→ **DESCRIPTION OF THE TASK**: Beneath this instruction is a block of data; output from it exactly the lines that run from the one containing "R106: 1.2k (N016, VA) -> none" through the one containing "U104 pin VS: VA -> GND", inclusive.

→ **AVAILABLE DATA**:

# # # #

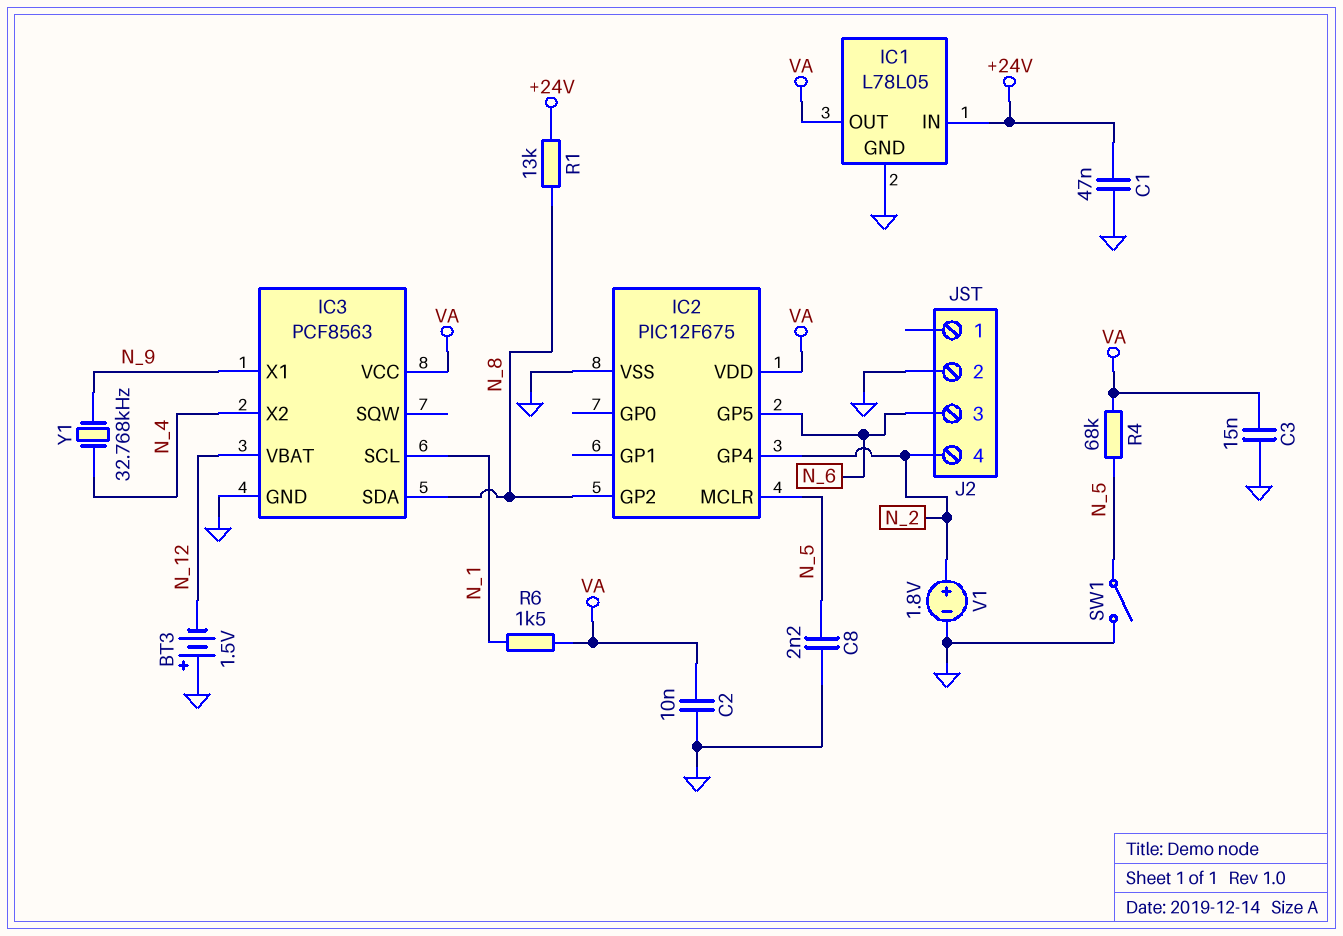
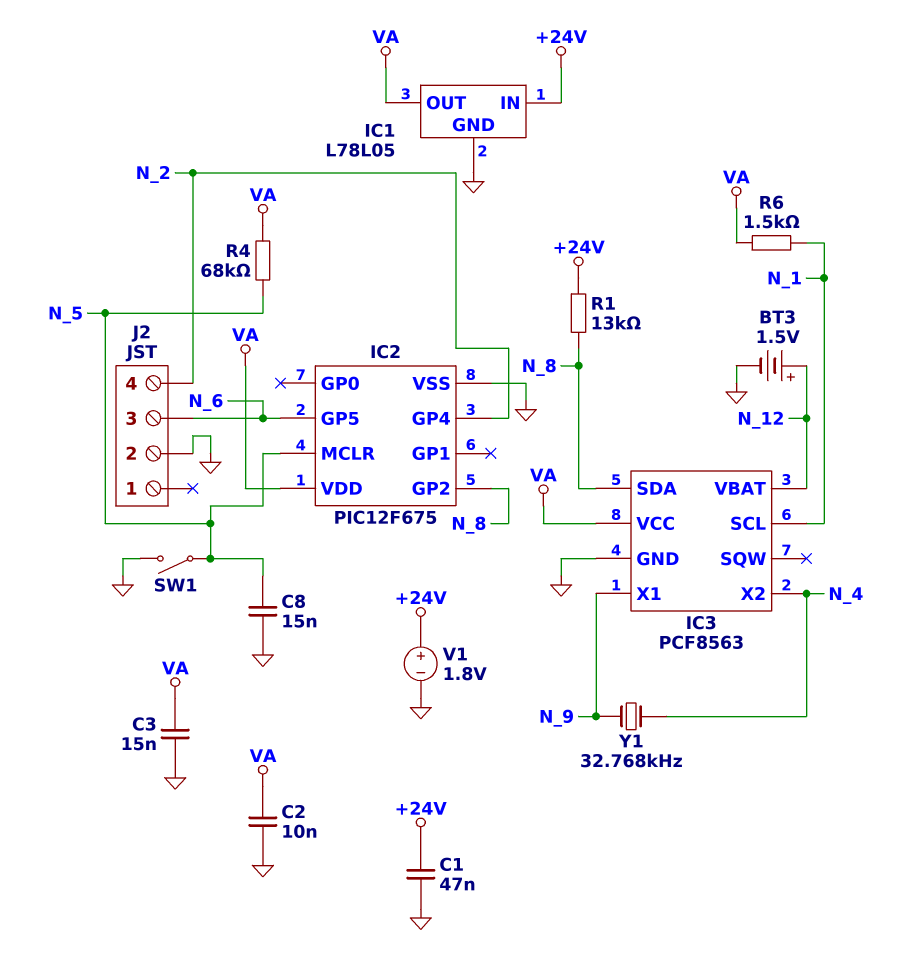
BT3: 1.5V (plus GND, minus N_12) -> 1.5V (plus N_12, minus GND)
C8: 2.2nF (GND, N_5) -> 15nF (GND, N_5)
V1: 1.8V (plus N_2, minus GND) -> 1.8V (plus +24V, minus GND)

# # # #

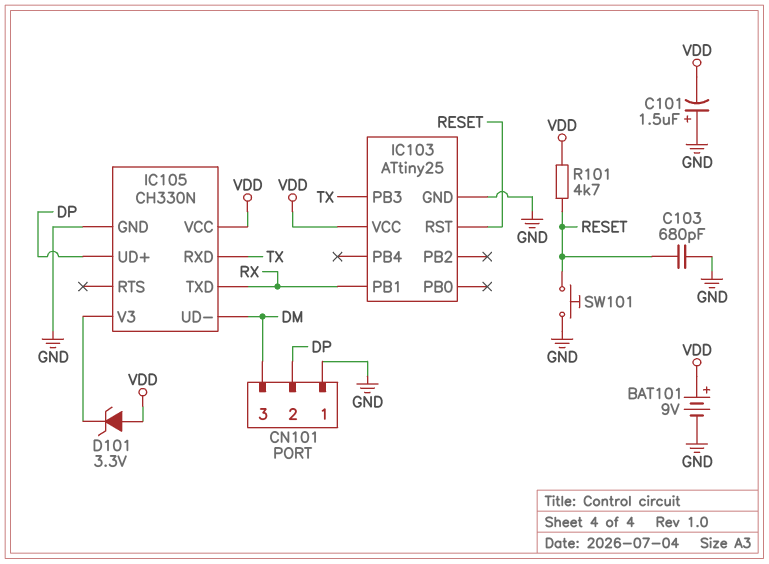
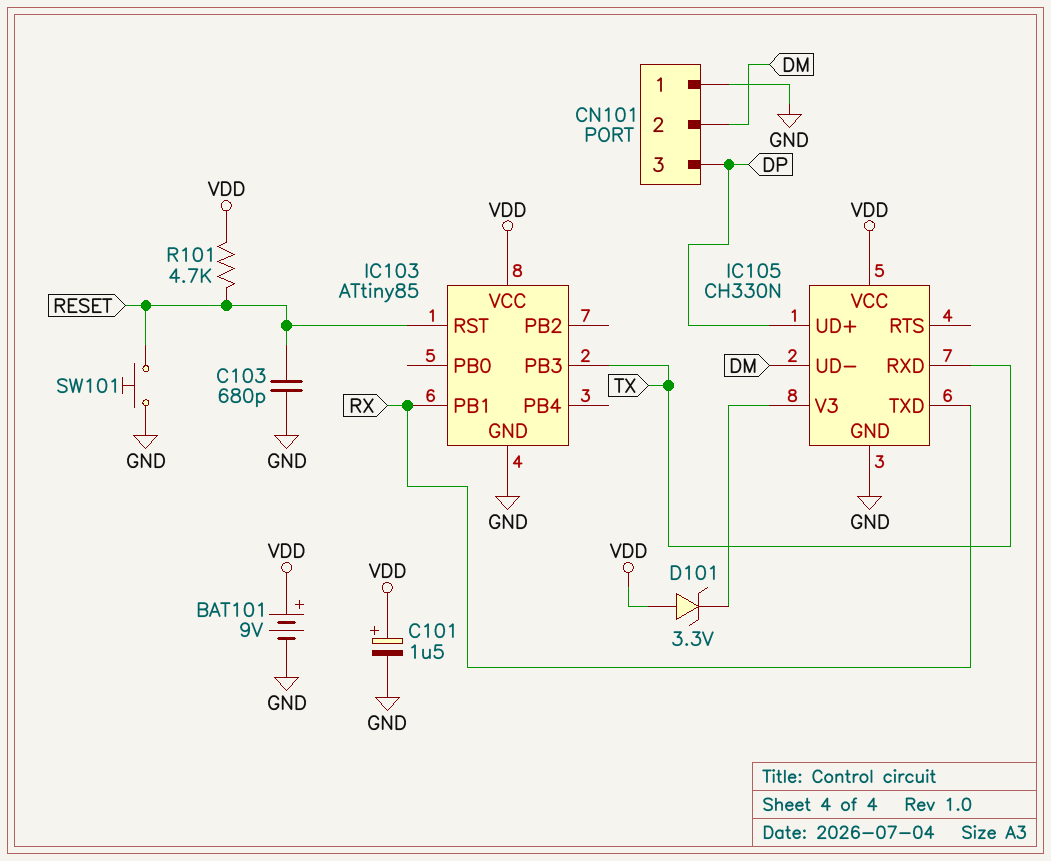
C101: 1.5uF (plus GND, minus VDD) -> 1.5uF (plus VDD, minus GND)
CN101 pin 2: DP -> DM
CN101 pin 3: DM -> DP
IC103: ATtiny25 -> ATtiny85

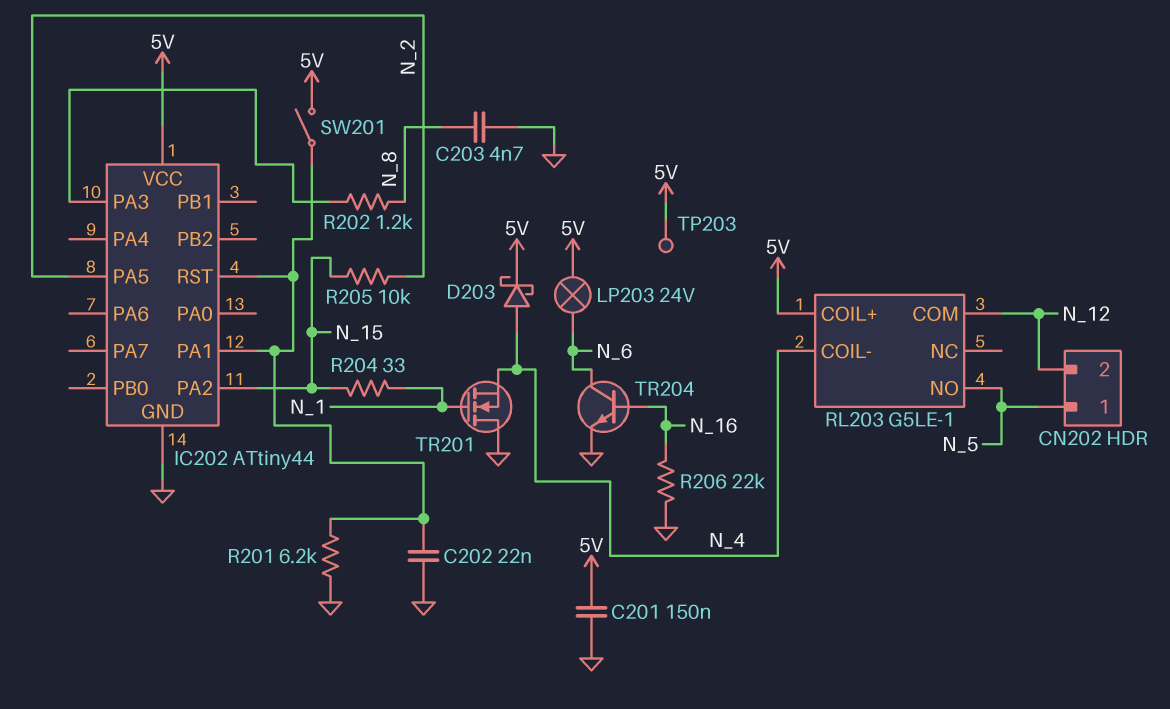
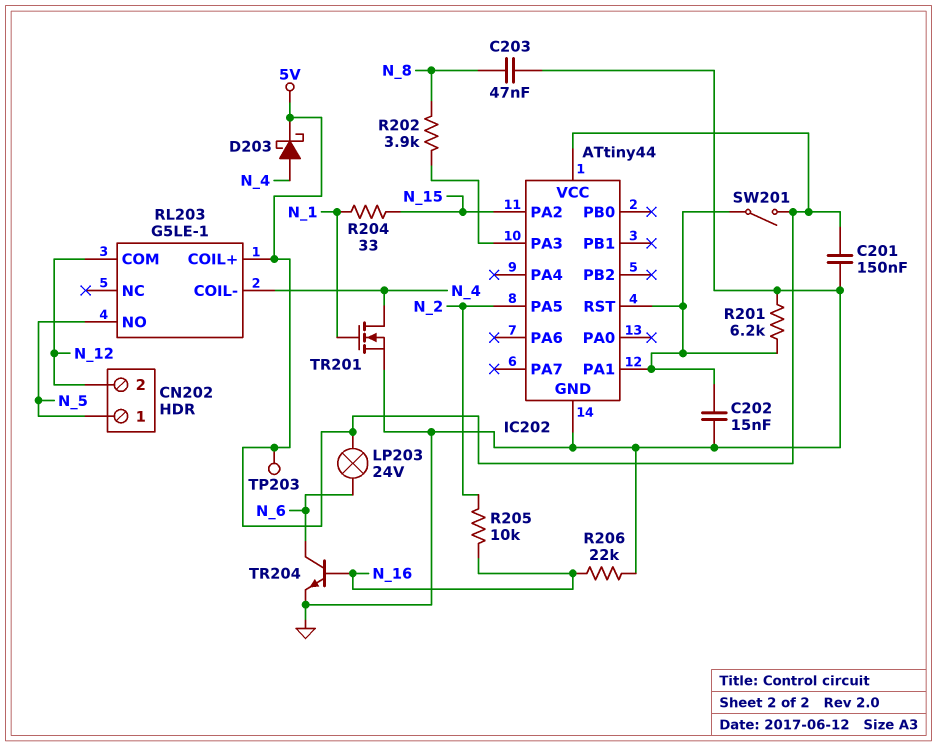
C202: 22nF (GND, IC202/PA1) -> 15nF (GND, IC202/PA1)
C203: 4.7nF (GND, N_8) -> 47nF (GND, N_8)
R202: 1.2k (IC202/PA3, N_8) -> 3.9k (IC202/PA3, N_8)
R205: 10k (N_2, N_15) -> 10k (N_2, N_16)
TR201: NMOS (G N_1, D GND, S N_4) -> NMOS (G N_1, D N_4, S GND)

# # # #

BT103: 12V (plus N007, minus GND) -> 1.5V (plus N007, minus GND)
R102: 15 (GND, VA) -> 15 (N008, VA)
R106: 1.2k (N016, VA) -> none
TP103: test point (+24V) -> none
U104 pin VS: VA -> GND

# # # #

→ **RESULT**:
R106: 1.2k (N016, VA) -> none
TP103: test point (+24V) -> none
U104 pin VS: VA -> GND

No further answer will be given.